Version difference data

————————

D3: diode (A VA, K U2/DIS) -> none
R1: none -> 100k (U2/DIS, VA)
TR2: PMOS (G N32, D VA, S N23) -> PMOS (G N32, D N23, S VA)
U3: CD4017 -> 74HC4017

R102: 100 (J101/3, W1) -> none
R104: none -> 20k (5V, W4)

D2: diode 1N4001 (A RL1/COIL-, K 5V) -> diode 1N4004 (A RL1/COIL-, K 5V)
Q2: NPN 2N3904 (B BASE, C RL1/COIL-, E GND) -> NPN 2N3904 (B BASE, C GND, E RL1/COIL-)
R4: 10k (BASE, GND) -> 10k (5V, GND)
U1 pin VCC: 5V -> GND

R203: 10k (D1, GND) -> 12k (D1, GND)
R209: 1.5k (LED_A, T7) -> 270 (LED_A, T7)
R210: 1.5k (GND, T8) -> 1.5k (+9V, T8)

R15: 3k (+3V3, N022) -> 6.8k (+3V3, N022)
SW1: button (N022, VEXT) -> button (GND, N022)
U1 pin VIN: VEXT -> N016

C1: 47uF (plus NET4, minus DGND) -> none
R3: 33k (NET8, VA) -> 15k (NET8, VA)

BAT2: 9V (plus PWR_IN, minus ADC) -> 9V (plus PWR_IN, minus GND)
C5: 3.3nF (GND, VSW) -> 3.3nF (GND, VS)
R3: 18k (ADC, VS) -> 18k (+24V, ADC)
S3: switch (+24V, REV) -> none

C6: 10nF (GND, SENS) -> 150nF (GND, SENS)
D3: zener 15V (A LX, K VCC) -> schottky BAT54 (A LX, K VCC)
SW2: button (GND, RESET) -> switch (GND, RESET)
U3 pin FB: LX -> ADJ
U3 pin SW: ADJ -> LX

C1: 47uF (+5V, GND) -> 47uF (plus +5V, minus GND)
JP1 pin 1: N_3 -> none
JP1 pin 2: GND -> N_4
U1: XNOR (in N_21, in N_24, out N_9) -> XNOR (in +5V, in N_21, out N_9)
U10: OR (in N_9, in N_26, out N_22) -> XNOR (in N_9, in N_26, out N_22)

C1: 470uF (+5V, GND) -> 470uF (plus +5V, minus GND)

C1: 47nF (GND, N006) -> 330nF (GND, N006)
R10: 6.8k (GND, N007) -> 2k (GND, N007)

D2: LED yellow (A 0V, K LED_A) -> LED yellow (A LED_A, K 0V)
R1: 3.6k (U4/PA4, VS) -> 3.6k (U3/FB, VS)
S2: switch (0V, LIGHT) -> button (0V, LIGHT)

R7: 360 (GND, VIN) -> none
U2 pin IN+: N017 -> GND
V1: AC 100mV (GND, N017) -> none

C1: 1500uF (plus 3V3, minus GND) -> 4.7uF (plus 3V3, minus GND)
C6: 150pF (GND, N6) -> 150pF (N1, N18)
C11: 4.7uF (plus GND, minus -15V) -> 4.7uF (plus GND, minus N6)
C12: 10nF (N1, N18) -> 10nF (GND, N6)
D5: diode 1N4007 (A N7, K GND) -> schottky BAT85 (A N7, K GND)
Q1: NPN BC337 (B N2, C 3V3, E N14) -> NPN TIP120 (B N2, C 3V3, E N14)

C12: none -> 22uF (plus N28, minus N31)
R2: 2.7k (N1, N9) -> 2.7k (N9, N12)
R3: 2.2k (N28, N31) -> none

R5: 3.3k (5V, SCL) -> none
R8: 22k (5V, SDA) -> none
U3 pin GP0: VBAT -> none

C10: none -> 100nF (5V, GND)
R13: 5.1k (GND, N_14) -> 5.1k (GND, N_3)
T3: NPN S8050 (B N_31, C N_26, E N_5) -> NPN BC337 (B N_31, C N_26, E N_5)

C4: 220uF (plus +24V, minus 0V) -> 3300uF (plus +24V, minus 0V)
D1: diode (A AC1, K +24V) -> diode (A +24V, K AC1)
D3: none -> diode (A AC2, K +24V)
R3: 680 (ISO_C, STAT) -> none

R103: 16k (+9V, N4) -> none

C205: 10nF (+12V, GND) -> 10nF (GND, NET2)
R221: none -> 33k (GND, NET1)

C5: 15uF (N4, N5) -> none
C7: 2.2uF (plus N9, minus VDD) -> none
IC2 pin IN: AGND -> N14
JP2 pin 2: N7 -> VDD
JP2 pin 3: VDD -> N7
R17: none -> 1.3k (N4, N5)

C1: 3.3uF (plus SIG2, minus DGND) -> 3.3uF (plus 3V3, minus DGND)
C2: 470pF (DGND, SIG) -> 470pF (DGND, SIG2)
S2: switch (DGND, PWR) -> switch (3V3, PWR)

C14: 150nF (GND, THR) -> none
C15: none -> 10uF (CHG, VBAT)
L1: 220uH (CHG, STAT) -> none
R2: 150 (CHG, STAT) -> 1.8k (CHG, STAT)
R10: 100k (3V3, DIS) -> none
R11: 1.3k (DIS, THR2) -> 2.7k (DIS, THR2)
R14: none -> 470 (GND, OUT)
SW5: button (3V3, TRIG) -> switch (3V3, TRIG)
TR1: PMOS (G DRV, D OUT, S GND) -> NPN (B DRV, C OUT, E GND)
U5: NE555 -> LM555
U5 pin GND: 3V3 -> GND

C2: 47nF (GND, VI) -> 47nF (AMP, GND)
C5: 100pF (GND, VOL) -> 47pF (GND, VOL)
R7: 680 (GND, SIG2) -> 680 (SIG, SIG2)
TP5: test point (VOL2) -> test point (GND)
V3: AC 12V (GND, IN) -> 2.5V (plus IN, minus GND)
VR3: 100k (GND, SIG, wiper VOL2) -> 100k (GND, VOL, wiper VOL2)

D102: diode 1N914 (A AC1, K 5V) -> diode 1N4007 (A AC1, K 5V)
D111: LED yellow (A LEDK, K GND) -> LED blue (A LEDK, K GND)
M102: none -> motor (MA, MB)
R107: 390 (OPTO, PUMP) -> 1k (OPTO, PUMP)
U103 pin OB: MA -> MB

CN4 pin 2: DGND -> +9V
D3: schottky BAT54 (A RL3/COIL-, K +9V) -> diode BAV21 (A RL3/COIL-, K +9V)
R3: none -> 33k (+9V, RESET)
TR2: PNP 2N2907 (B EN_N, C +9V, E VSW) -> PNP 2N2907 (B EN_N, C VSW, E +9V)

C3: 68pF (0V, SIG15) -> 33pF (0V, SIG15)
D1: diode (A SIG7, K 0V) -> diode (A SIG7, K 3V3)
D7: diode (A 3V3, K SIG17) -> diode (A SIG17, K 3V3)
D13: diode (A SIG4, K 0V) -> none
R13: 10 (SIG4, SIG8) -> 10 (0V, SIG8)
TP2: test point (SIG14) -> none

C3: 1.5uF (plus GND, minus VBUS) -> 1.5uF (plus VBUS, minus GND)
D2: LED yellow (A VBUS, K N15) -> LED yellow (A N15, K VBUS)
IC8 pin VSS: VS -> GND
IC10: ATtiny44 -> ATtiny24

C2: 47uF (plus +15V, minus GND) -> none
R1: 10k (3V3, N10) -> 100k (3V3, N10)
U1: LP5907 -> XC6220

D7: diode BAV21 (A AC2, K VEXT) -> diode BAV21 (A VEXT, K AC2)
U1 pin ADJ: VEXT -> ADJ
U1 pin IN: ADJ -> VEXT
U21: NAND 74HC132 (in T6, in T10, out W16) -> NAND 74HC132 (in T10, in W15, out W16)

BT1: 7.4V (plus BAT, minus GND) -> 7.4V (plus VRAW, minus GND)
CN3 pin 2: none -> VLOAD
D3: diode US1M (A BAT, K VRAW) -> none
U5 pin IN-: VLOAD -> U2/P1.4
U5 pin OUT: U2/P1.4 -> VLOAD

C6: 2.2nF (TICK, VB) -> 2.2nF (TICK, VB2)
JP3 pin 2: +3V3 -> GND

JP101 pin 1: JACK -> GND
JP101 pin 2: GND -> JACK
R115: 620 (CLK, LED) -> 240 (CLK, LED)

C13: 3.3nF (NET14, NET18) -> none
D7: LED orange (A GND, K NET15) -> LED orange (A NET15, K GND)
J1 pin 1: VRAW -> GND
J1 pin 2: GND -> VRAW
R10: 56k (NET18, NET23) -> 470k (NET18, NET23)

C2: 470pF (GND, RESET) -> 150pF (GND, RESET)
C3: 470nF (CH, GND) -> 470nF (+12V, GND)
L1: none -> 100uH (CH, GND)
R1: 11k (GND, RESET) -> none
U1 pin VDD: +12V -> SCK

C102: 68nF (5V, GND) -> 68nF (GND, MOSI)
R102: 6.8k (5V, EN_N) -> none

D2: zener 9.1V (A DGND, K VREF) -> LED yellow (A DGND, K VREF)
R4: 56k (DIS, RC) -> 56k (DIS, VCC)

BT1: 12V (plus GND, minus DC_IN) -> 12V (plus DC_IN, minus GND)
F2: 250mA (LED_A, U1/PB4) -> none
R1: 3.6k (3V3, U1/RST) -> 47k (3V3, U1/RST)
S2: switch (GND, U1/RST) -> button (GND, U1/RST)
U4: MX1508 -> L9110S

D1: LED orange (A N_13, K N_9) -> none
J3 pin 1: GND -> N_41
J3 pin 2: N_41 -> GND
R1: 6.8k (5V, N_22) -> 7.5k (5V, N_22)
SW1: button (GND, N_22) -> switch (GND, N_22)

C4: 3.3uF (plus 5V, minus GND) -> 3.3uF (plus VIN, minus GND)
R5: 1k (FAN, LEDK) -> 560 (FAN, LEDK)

————————

_Task details_
Print exactly the lines above from the one with "R11: 1.3k (DIS, THR2) -> 2.7k (DIS, THR2)" to the one with "D1: diode (A SIG7, K", including both.

_Answer to the exercise_
R11: 1.3k (DIS, THR2) -> 2.7k (DIS, THR2)
R14: none -> 470 (GND, OUT)
SW5: button (3V3, TRIG) -> switch (3V3, TRIG)
TR1: PMOS (G DRV, D OUT, S GND) -> NPN (B DRV, C OUT, E GND)
U5: NE555 -> LM555
U5 pin GND: 3V3 -> GND

C2: 47nF (GND, VI) -> 47nF (AMP, GND)
C5: 100pF (GND, VOL) -> 47pF (GND, VOL)
R7: 680 (GND, SIG2) -> 680 (SIG, SIG2)
TP5: test point (VOL2) -> test point (GND)
V3: AC 12V (GND, IN) -> 2.5V (plus IN, minus GND)
VR3: 100k (GND, SIG, wiper VOL2) -> 100k (GND, VOL, wiper VOL2)

D102: diode 1N914 (A AC1, K 5V) -> diode 1N4007 (A AC1, K 5V)
D111: LED yellow (A LEDK, K GND) -> LED blue (A LEDK, K GND)
M102: none -> motor (MA, MB)
R107: 390 (OPTO, PUMP) -> 1k (OPTO, PUMP)
U103 pin OB: MA -> MB

CN4 pin 2: DGND -> +9V
D3: schottky BAT54 (A RL3/COIL-, K +9V) -> diode BAV21 (A RL3/COIL-, K +9V)
R3: none -> 33k (+9V, RESET)
TR2: PNP 2N2907 (B EN_N, C +9V, E VSW) -> PNP 2N2907 (B EN_N, C VSW, E +9V)

C3: 68pF (0V, SIG15) -> 33pF (0V, SIG15)
D1: diode (A SIG7, K 0V) -> diode (A SIG7, K 3V3)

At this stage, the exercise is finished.